— TASK OBJECTIVE —
From the line with "lime 1x2 brick" to the last line of the data below, repeat every line exactly and add nothing.

*** Opening of INFORMATION PROVIDED ***

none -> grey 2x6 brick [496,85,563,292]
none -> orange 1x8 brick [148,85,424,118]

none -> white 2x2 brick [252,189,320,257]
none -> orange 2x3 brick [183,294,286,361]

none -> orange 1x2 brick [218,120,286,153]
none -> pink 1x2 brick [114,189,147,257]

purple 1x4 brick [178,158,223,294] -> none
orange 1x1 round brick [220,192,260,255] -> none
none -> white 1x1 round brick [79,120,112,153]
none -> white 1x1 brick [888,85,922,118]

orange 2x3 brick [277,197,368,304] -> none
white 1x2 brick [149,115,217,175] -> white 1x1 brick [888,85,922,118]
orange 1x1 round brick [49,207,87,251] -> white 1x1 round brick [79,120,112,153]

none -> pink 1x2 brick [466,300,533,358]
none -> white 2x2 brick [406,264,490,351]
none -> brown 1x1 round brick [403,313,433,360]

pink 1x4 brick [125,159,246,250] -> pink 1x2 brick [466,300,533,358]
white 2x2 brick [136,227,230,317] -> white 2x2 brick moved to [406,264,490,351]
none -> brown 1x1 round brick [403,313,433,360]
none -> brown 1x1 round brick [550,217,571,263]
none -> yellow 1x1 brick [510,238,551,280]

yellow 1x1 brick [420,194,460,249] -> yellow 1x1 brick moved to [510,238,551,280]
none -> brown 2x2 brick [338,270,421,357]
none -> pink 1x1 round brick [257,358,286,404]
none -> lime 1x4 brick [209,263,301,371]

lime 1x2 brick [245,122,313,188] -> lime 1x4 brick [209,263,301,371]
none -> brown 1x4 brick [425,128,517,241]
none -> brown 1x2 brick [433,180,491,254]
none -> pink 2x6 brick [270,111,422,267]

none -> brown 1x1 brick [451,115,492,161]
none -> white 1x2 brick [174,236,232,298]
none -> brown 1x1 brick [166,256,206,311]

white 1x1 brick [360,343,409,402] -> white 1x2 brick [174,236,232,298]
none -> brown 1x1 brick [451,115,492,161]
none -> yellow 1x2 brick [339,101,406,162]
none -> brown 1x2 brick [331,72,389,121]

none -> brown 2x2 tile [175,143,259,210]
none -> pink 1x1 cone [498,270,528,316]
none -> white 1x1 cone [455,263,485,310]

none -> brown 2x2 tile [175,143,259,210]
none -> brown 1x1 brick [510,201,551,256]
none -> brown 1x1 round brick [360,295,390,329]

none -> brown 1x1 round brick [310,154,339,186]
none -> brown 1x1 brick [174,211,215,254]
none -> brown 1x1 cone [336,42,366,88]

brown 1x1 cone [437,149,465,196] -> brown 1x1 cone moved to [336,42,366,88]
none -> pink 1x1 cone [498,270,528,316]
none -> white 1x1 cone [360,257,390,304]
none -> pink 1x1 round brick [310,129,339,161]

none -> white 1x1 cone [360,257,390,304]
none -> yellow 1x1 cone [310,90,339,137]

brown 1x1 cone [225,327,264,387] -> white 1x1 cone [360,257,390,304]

*** Close of INFORMATION PROVIDED ***

— WRITTEN SOLUTION —
lime 1x2 brick [245,122,313,188] -> lime 1x4 brick [209,263,301,371]
none -> brown 1x4 brick [425,128,517,241]
none -> brown 1x2 brick [433,180,491,254]
none -> pink 2x6 brick [270,111,422,267]

none -> brown 1x1 brick [451,115,492,161]
none -> white 1x2 brick [174,236,232,298]
none -> brown 1x1 brick [166,256,206,311]

white 1x1 brick [360,343,409,402] -> white 1x2 brick [174,236,232,298]
none -> brown 1x1 brick [451,115,492,161]
none -> yellow 1x2 brick [339,101,406,162]
none -> brown 1x2 brick [331,72,389,121]

none -> brown 2x2 tile [175,143,259,210]
none -> pink 1x1 cone [498,270,528,316]
none -> white 1x1 cone [455,263,485,310]

none -> brown 2x2 tile [175,143,259,210]
none -> brown 1x1 brick [510,201,551,256]
none -> brown 1x1 round brick [360,295,390,329]

none -> brown 1x1 round brick [310,154,339,186]
none -> brown 1x1 brick [174,211,215,254]
none -> brown 1x1 cone [336,42,366,88]

brown 1x1 cone [437,149,465,196] -> brown 1x1 cone moved to [336,42,366,88]
none -> pink 1x1 cone [498,270,528,316]
none -> white 1x1 cone [360,257,390,304]
none -> pink 1x1 round brick [310,129,339,161]

none -> white 1x1 cone [360,257,390,304]
none -> yellow 1x1 cone [310,90,339,137]

brown 1x1 cone [225,327,264,387] -> white 1x1 cone [360,257,390,304]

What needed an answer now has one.